WHAT THE TASK ASKS :: Scan the records beneath this line for the line holding "cyan round brick K3 level 1 -> none" and the line holding "none -> brown brick L10:L11 level 1", then transcribe exactly those two and all lines between.

SOURCE MATERIAL ::
□ □ □

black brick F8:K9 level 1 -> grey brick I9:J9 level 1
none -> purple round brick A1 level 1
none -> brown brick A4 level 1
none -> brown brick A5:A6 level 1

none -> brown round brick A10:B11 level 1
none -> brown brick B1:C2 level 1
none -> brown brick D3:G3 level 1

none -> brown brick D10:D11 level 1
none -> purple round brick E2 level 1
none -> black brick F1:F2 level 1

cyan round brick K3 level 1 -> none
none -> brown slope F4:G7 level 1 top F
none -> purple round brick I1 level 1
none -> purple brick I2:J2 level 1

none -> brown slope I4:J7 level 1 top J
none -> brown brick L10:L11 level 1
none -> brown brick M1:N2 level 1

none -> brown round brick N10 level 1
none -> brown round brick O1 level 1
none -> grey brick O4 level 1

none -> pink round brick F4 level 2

□ □ □

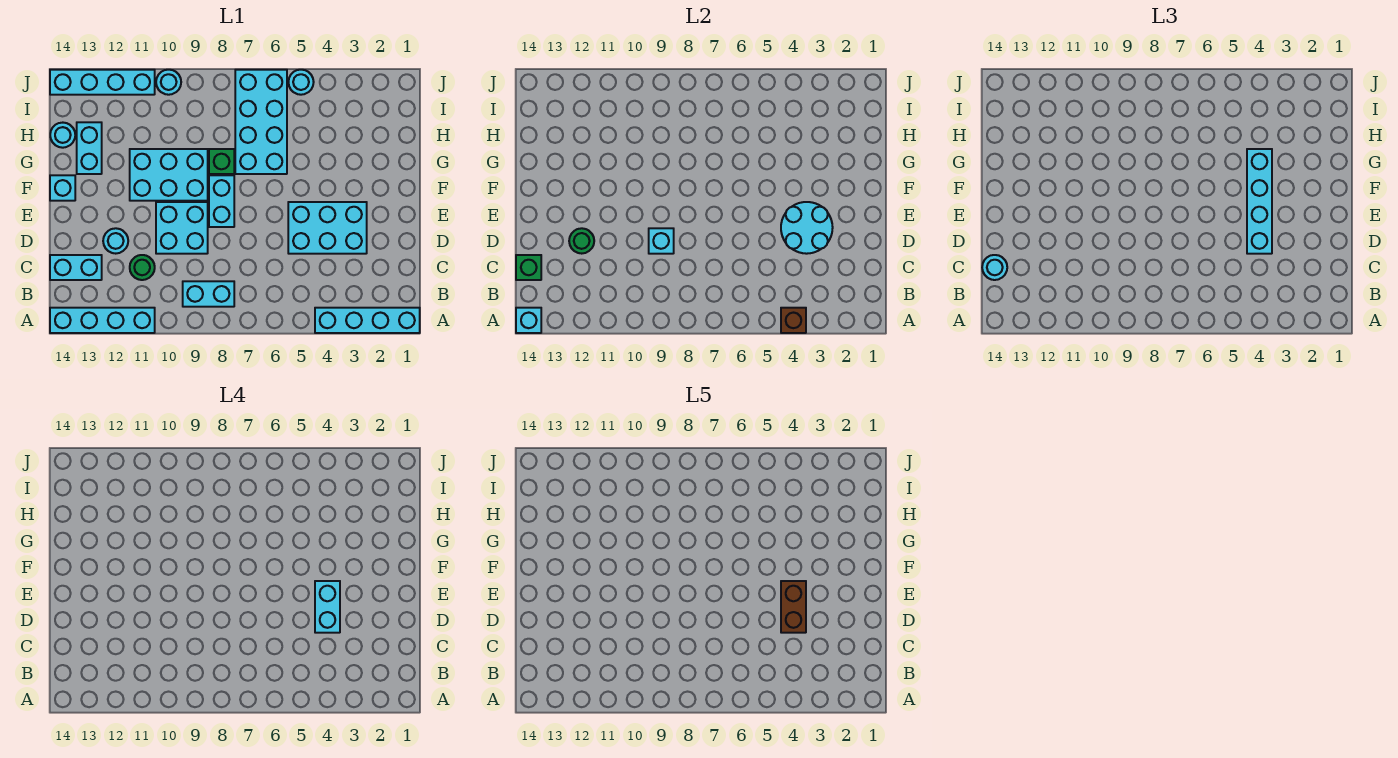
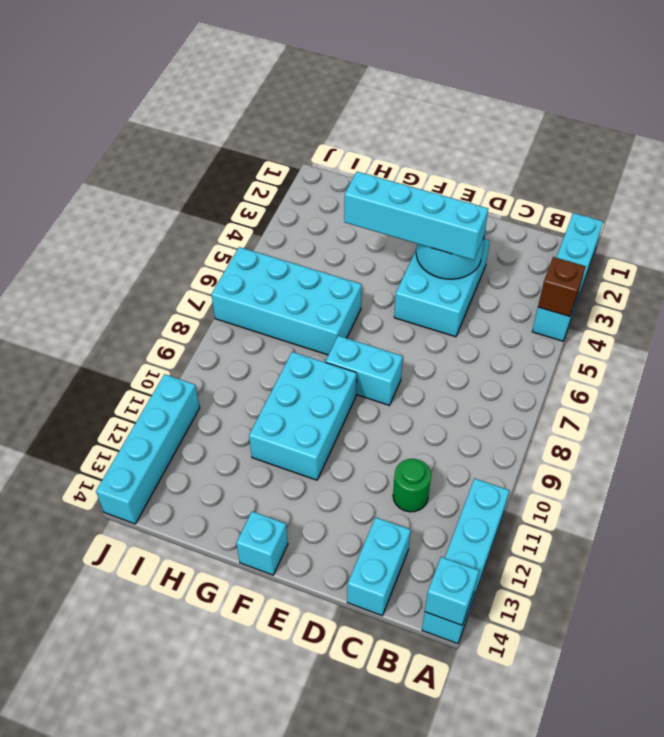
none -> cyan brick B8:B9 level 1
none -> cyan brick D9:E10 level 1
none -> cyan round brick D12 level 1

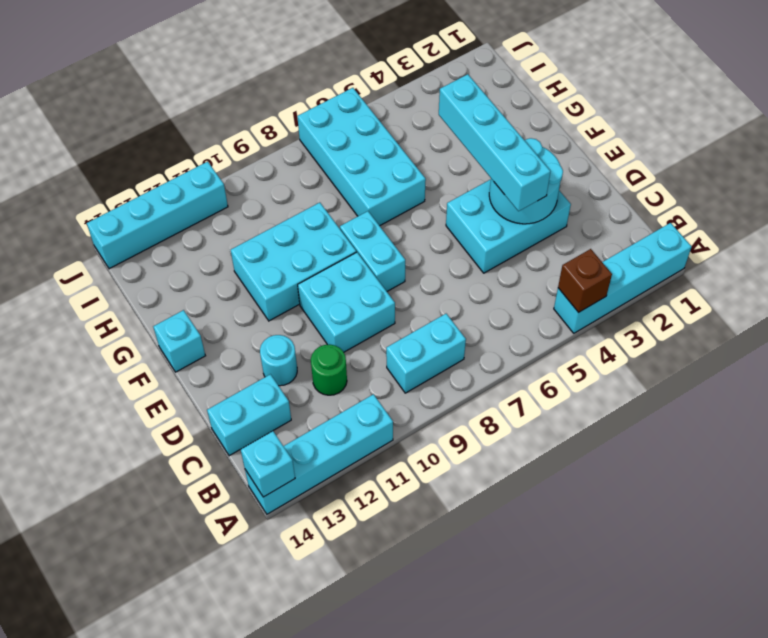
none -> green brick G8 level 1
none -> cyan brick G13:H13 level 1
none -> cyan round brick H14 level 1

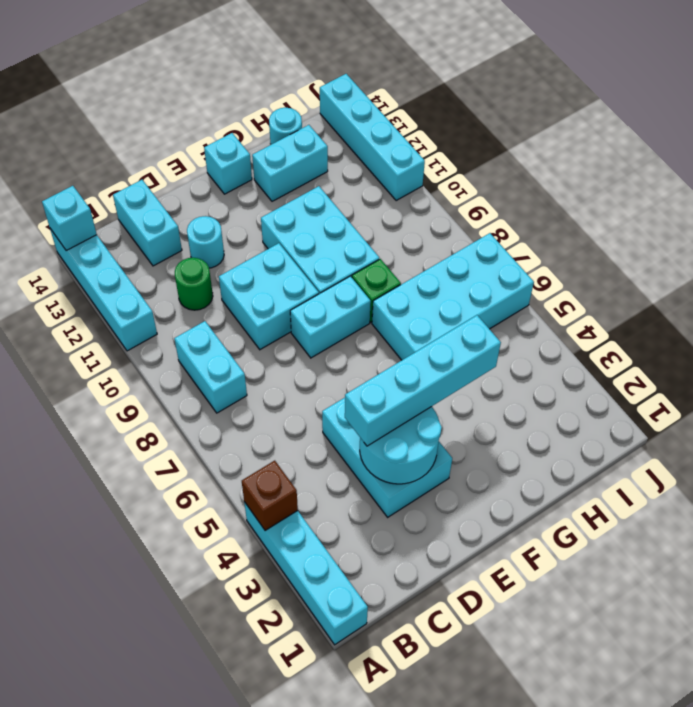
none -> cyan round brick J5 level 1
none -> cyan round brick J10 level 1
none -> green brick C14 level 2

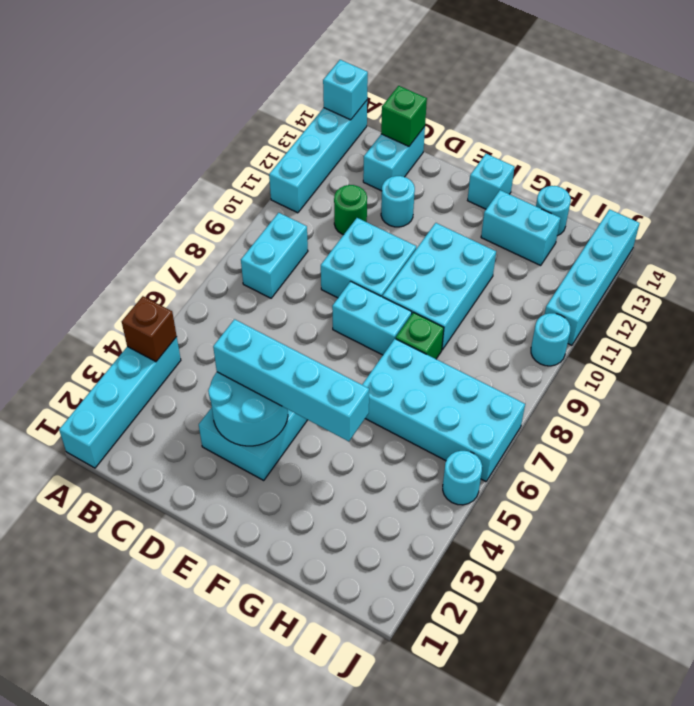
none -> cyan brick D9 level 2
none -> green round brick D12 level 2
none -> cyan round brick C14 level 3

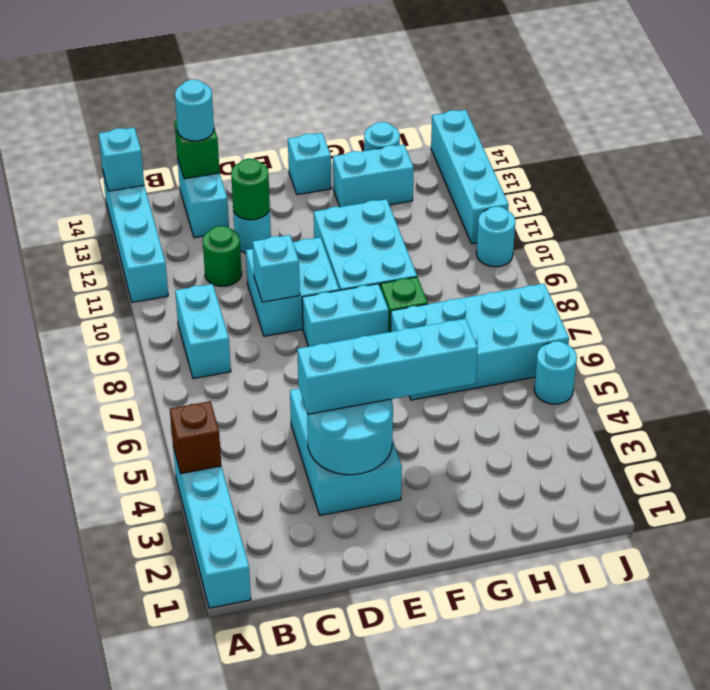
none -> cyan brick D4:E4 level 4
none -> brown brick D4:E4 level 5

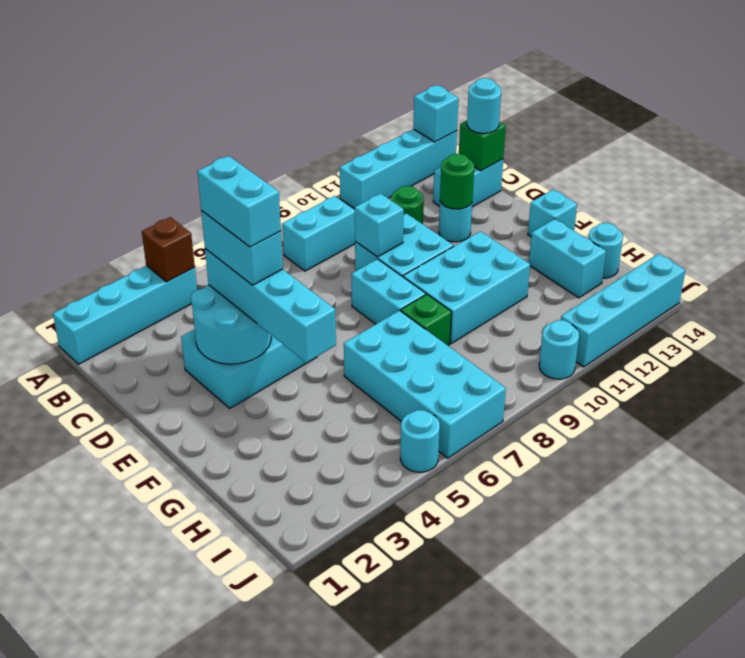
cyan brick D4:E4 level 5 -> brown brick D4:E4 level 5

□ □ □

WRITTEN RESPONSE ::
cyan round brick K3 level 1 -> none
none -> brown slope F4:G7 level 1 top F
none -> purple round brick I1 level 1
none -> purple brick I2:J2 level 1

none -> brown slope I4:J7 level 1 top J
none -> brown brick L10:L11 level 1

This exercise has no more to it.